[Spatial reasoning data]
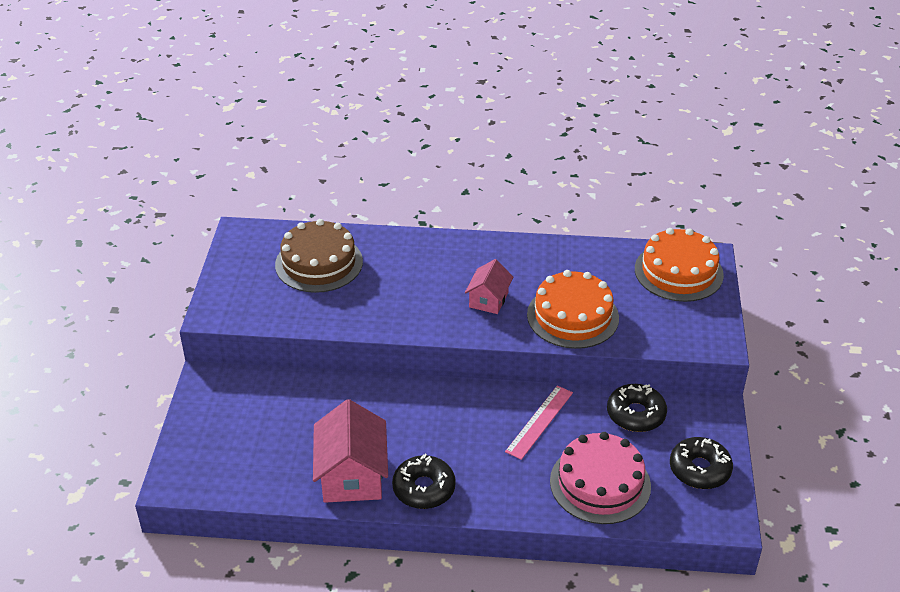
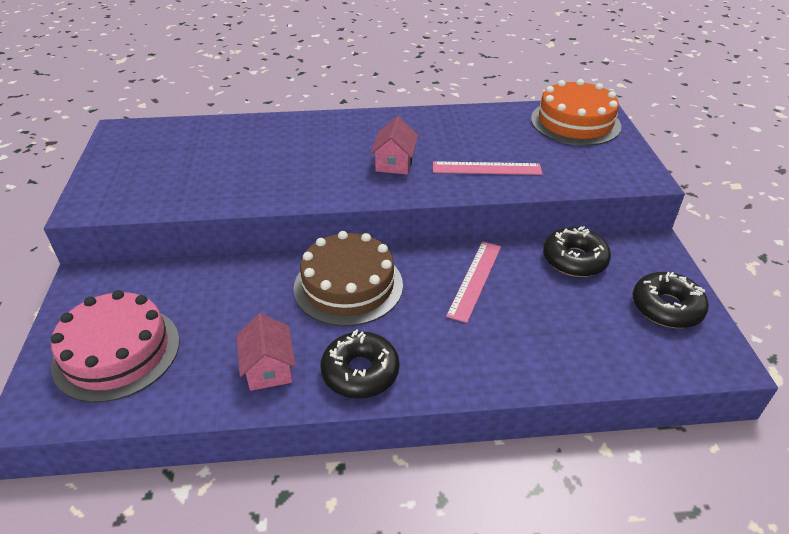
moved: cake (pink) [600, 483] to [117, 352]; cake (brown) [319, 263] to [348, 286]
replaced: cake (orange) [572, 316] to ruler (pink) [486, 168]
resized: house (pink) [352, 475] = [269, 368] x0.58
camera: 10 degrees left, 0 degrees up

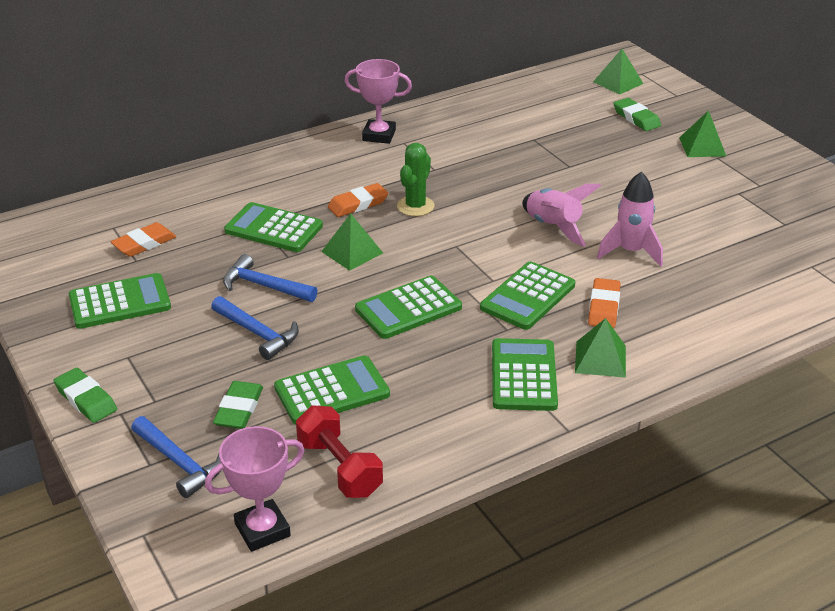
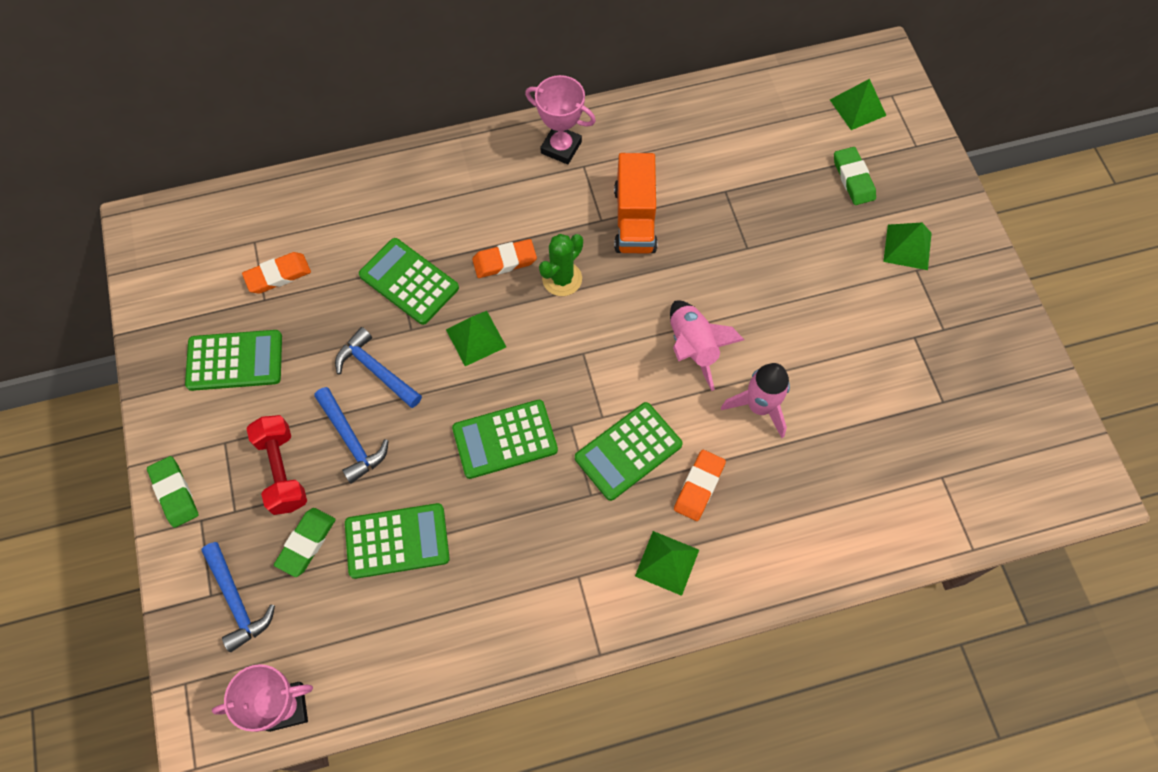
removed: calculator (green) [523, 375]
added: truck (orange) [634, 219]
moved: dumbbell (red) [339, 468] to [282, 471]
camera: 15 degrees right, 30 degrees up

---

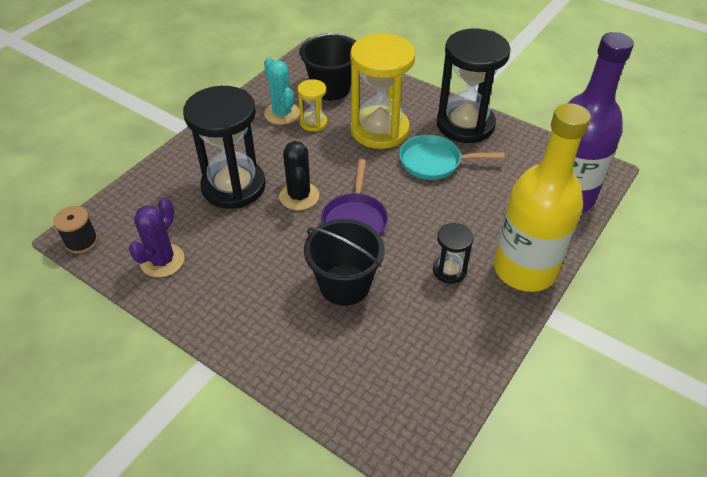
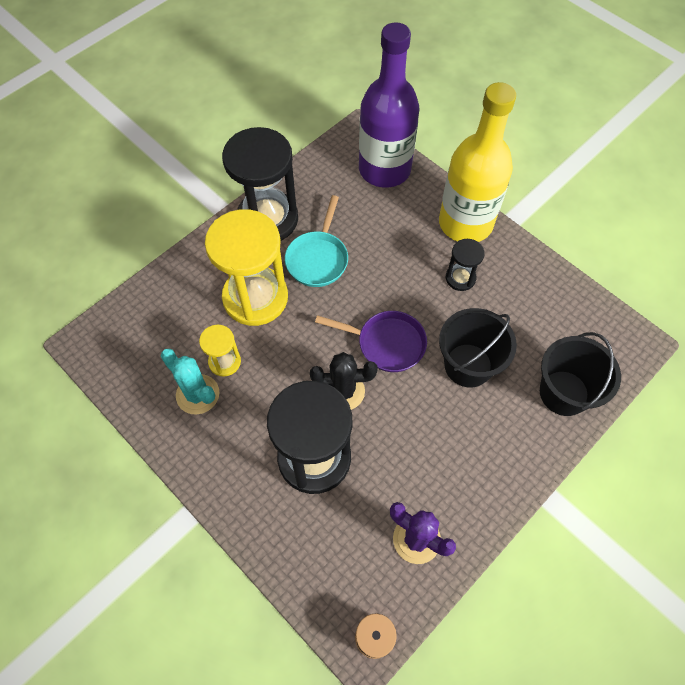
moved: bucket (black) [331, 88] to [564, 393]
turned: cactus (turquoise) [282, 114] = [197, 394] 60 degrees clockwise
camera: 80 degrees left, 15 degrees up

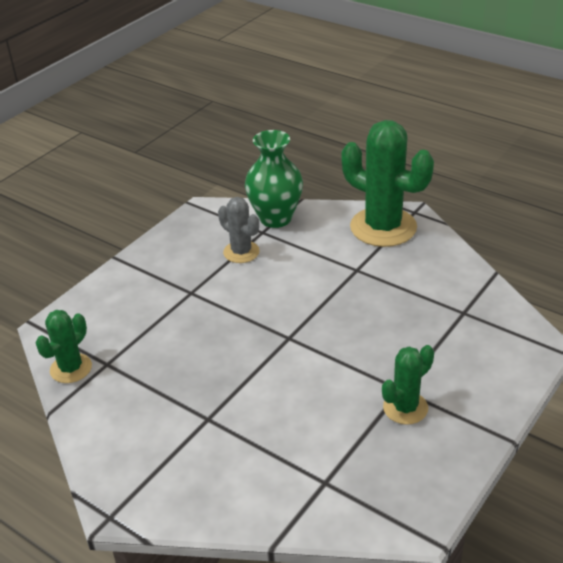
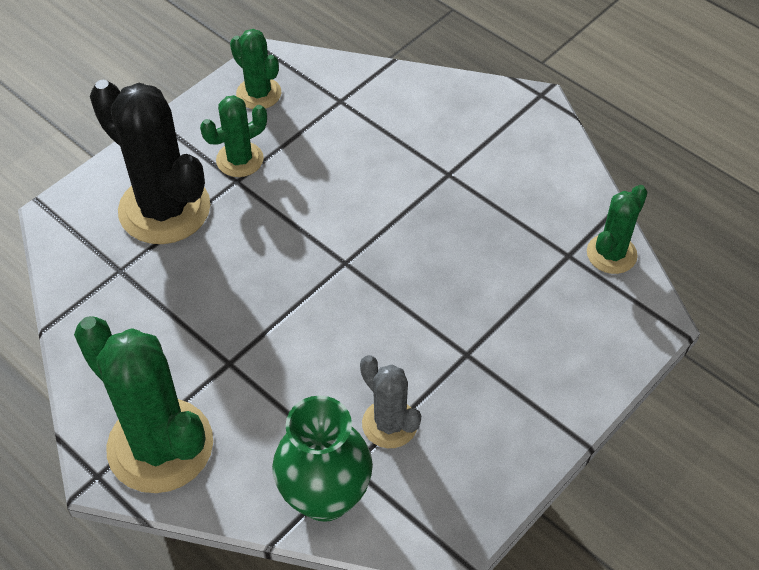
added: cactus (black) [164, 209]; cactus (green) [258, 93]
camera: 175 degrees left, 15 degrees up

## Work item
Find the lines above that include the string "pink" and copy them.

## Answer section
moved: cake (pink) [600, 483] to [117, 352]; cake (brown) [319, 263] to [348, 286]
replaced: cake (orange) [572, 316] to ruler (pink) [486, 168]
resized: house (pink) [352, 475] = [269, 368] x0.58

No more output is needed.